TO DO: Check each line of the entries. Copy the ones that contain the string "none".

Change detection data:
* * *
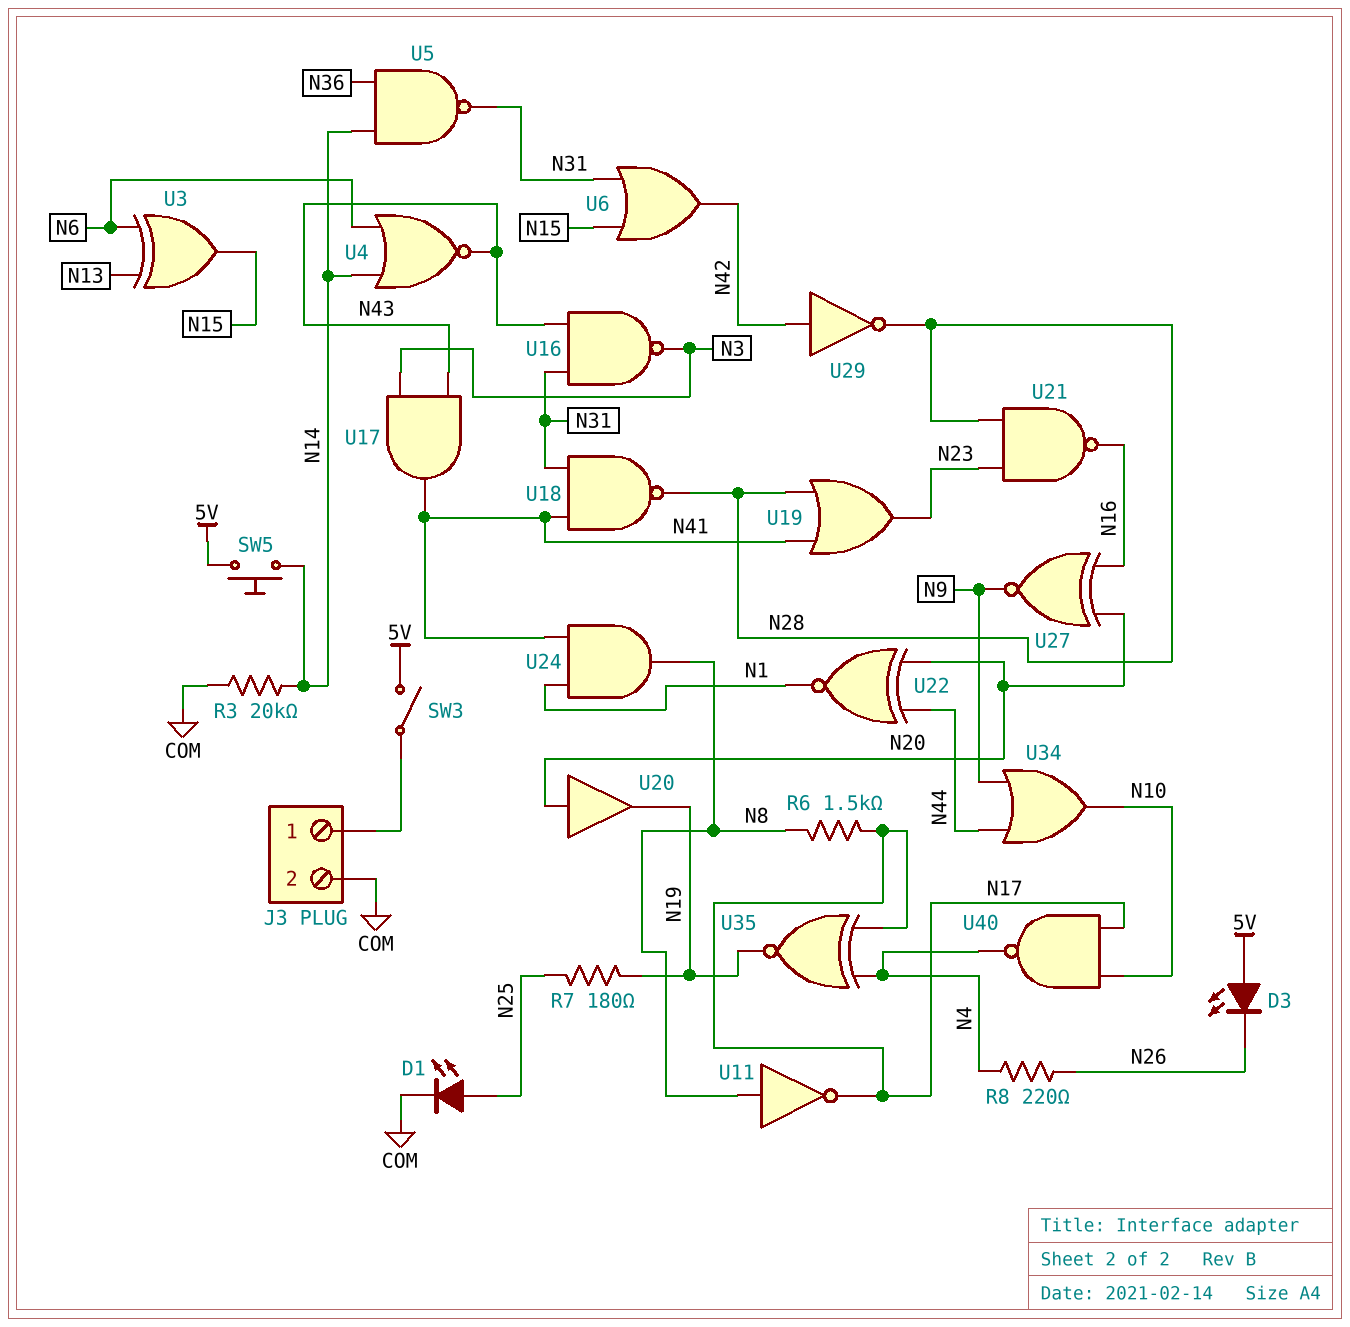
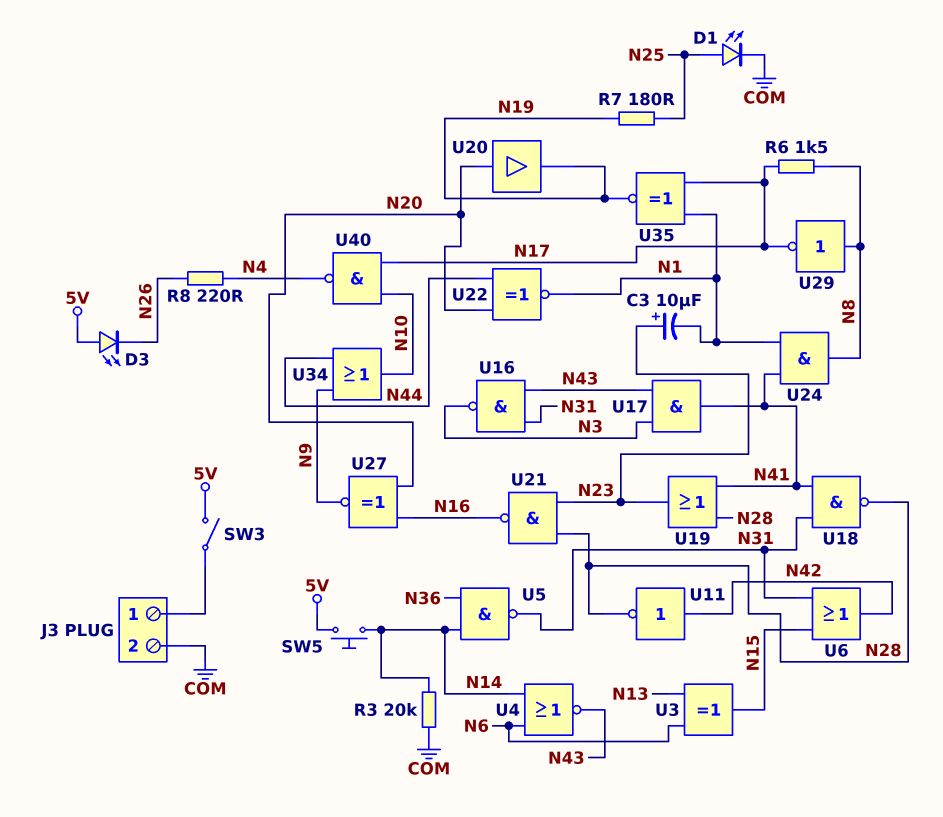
C3: none -> 10uF (plus N23, minus N1)
U11: NOT (in N8, out N17) -> NOT (in N42, out N28)
U29: NOT (in N42, out N28) -> NOT (in N8, out N17)
U35: XNOR (in N4, in N17, out N19) -> XNOR (in N1, in N17, out N19)

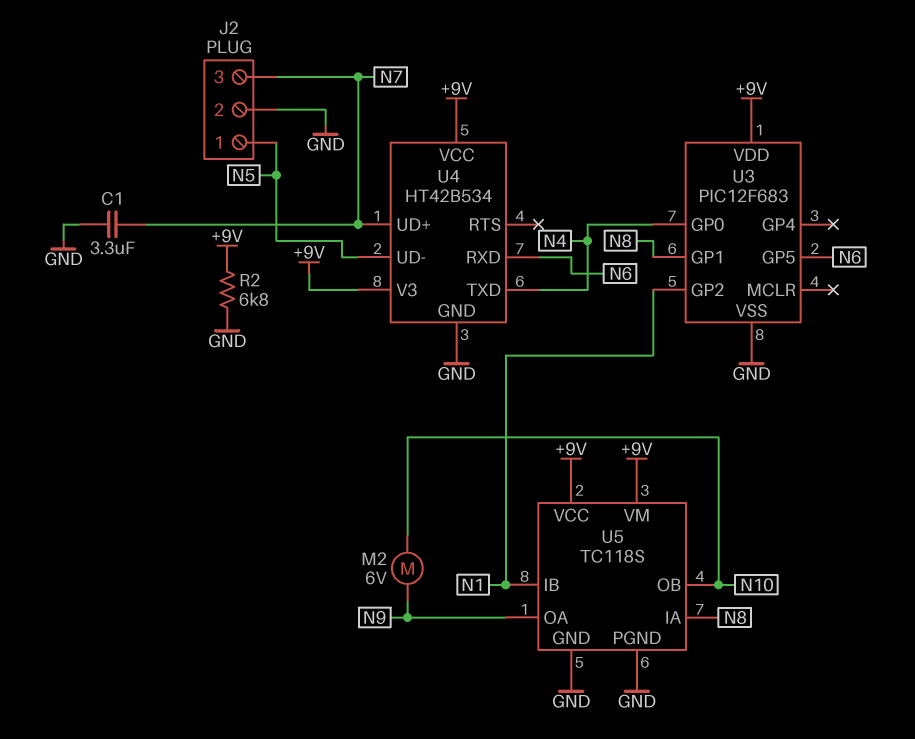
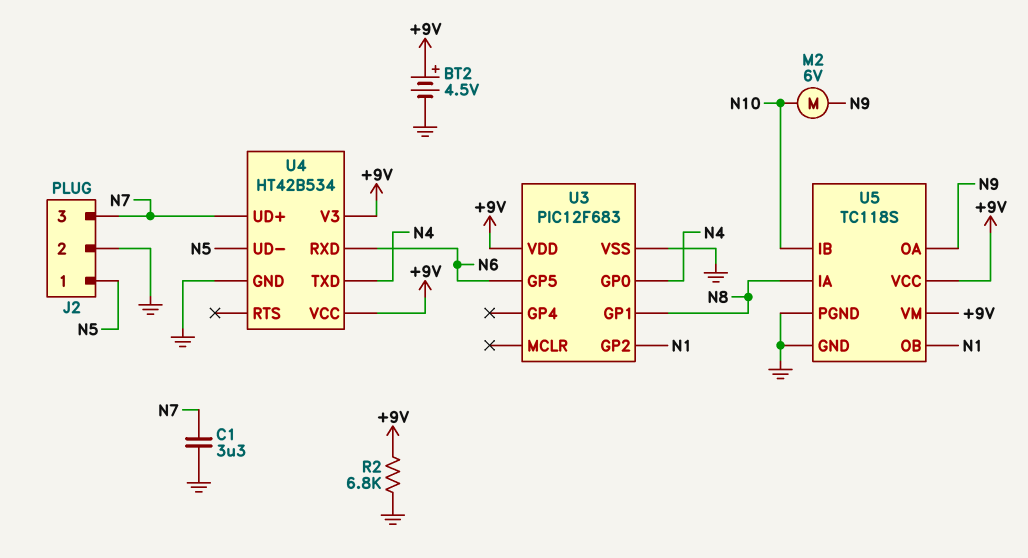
BT2: none -> 4.5V (plus +9V, minus GND)
U5 pin IB: N1 -> N10
U5 pin OB: N10 -> N1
* * *
ANSWER SECTION:
C3: none -> 10uF (plus N23, minus N1)
BT2: none -> 4.5V (plus +9V, minus GND)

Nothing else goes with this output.